▶ Task item: Transcribe the entries exactly as given and skip whatever images they hold.
◆ ◆ ◆ ◆ ◆
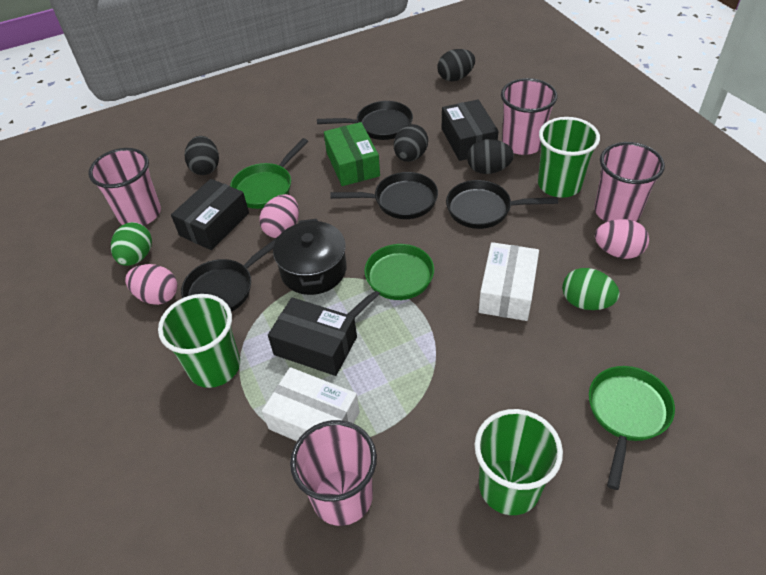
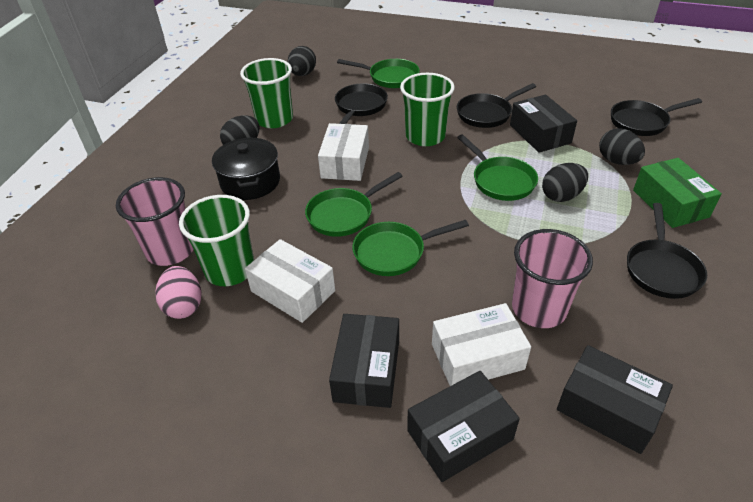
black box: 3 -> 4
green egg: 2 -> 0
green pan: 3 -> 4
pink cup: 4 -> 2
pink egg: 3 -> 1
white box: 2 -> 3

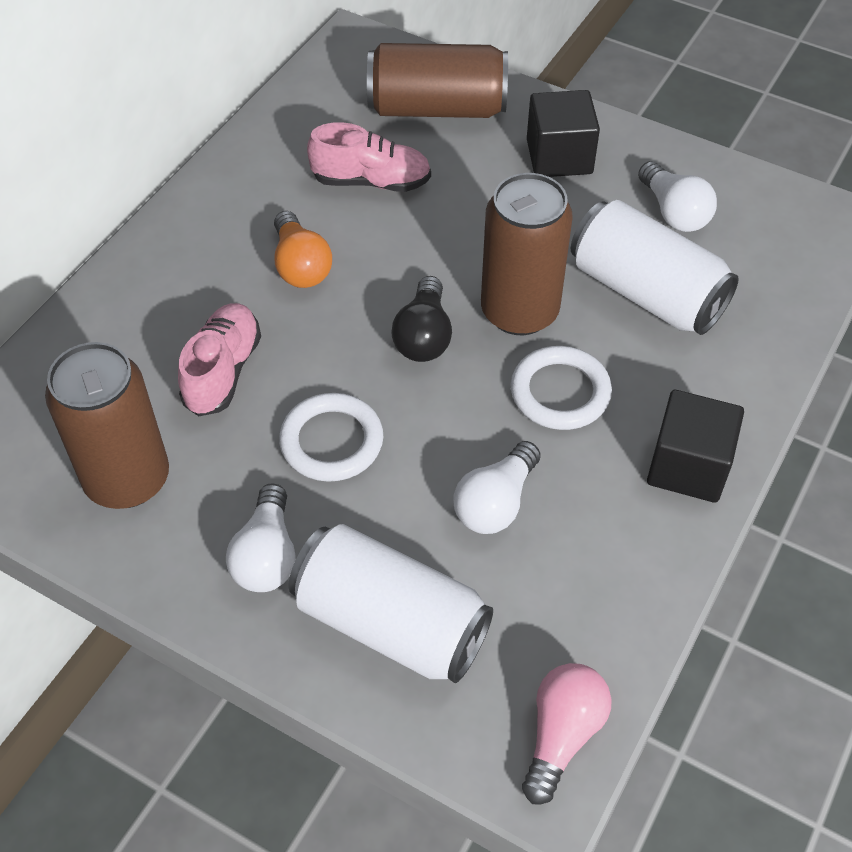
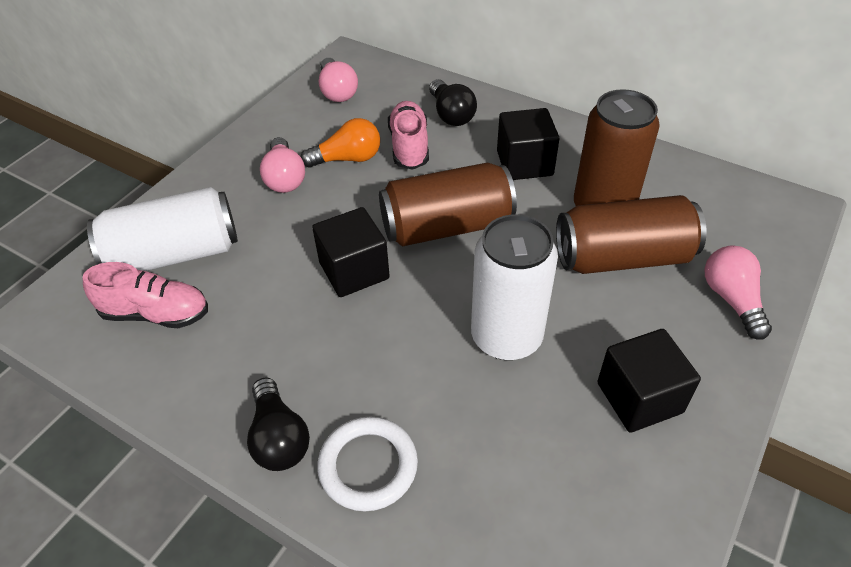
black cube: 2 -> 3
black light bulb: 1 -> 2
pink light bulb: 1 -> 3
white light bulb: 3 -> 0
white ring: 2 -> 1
◆ ◆ ◆ ◆ ◆
▶ Solution to the problem:
black box: 3 -> 4
green egg: 2 -> 0
green pan: 3 -> 4
pink cup: 4 -> 2
pink egg: 3 -> 1
white box: 2 -> 3

black cube: 2 -> 3
black light bulb: 1 -> 2
pink light bulb: 1 -> 3
white light bulb: 3 -> 0
white ring: 2 -> 1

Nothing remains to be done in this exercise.